* Your assignment *
Below are records; reproduce exactly the lines from the one that has "JOY1 pin SW: D9 -> D1" through the one that has "RELAY pin IN1: A6 -> D8", ends included, and nothing more.
[Supplied material]
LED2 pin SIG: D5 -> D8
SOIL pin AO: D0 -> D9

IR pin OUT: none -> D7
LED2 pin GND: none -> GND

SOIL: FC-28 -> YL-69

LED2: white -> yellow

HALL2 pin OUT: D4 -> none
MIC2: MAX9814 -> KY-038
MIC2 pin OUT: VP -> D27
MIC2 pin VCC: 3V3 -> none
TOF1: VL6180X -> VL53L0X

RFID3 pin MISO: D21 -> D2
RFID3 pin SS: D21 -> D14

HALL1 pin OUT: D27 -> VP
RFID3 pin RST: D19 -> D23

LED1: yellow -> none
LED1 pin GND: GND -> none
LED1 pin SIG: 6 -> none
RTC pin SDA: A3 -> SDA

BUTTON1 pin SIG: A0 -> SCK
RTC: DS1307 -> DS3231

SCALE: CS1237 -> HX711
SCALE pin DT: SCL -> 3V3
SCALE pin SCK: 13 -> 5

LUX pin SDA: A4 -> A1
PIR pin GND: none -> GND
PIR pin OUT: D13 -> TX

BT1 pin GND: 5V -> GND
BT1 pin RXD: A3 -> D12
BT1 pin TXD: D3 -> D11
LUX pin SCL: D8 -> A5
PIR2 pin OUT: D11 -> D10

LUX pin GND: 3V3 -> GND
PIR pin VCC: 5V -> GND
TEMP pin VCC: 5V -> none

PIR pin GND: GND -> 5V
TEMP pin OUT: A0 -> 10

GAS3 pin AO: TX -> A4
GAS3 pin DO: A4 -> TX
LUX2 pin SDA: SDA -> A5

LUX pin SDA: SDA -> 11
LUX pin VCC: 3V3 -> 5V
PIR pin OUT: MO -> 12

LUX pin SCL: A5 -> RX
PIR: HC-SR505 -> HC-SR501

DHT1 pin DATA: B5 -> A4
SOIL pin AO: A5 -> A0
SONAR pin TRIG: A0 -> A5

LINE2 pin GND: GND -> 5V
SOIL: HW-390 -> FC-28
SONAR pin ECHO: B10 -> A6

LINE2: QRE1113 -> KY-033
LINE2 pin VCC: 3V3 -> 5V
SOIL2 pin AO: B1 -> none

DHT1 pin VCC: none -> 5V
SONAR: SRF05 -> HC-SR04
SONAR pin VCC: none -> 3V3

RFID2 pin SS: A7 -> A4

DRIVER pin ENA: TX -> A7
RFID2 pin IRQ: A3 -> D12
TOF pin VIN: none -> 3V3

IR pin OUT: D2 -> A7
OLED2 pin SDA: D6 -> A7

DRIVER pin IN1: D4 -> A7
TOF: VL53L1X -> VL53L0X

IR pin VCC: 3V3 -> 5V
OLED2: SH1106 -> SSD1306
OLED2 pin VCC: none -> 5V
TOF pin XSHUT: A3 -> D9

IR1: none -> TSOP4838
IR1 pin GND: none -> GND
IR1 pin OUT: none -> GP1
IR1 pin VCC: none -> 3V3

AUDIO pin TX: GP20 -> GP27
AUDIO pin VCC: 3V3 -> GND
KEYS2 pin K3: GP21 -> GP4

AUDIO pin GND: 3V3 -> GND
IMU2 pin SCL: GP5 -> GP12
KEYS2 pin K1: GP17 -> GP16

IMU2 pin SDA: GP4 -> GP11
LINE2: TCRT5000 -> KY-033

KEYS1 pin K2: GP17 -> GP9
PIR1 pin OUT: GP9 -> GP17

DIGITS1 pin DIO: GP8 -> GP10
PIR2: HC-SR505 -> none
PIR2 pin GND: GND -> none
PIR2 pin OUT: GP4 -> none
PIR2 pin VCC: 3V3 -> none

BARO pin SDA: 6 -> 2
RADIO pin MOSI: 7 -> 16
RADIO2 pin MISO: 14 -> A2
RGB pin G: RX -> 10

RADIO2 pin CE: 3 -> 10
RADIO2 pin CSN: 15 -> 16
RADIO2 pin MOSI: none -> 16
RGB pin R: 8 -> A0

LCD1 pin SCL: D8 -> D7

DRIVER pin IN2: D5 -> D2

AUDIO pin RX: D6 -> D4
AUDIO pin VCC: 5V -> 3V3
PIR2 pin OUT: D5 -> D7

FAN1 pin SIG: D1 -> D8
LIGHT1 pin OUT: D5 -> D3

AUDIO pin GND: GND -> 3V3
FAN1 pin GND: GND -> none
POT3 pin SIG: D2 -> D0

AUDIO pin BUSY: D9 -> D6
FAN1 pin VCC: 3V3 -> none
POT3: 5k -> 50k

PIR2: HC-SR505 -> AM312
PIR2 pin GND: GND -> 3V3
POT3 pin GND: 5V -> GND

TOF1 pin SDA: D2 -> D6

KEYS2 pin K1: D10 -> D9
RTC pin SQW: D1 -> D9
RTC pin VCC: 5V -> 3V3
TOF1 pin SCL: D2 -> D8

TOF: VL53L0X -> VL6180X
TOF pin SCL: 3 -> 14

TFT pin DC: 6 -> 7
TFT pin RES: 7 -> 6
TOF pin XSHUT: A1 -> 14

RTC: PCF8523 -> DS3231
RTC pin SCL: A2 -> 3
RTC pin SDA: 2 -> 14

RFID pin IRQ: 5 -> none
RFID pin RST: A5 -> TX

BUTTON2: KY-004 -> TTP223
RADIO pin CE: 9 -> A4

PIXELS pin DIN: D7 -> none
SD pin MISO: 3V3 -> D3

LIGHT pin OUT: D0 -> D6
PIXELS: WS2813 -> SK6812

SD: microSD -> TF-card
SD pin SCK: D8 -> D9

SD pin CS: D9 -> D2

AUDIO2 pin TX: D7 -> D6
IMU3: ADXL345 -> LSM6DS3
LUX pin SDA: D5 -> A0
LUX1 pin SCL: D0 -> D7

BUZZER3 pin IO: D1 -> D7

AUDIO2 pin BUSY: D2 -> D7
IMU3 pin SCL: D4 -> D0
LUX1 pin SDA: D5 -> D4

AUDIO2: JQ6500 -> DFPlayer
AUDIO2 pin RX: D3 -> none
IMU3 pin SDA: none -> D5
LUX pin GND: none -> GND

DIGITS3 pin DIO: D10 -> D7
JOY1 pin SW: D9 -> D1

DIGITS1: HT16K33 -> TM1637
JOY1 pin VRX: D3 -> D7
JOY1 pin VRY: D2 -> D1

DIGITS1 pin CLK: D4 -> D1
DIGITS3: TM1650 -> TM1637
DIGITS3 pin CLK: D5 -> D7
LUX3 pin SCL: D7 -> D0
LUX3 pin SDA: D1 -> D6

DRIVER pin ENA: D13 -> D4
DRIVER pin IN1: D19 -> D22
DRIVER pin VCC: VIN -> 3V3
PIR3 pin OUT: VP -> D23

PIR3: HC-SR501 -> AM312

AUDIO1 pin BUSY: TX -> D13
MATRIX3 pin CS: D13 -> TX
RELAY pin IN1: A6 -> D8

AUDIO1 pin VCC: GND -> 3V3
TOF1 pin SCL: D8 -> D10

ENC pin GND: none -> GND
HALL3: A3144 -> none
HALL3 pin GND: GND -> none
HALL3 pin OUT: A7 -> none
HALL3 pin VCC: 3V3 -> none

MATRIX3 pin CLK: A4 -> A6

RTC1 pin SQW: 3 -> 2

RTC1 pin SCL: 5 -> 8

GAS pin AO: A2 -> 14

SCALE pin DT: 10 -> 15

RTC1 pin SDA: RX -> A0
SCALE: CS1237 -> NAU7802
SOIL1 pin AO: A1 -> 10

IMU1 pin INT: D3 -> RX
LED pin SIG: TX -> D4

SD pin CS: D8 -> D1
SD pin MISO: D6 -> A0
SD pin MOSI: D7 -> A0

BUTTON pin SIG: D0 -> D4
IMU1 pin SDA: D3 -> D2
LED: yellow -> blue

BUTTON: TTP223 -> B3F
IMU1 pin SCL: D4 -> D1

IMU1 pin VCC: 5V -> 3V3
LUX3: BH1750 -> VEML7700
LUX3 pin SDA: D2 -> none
[/Supplied material]
* Exercise output *
JOY1 pin SW: D9 -> D1

DIGITS1: HT16K33 -> TM1637
JOY1 pin VRX: D3 -> D7
JOY1 pin VRY: D2 -> D1

DIGITS1 pin CLK: D4 -> D1
DIGITS3: TM1650 -> TM1637
DIGITS3 pin CLK: D5 -> D7
LUX3 pin SCL: D7 -> D0
LUX3 pin SDA: D1 -> D6

DRIVER pin ENA: D13 -> D4
DRIVER pin IN1: D19 -> D22
DRIVER pin VCC: VIN -> 3V3
PIR3 pin OUT: VP -> D23

PIR3: HC-SR501 -> AM312

AUDIO1 pin BUSY: TX -> D13
MATRIX3 pin CS: D13 -> TX
RELAY pin IN1: A6 -> D8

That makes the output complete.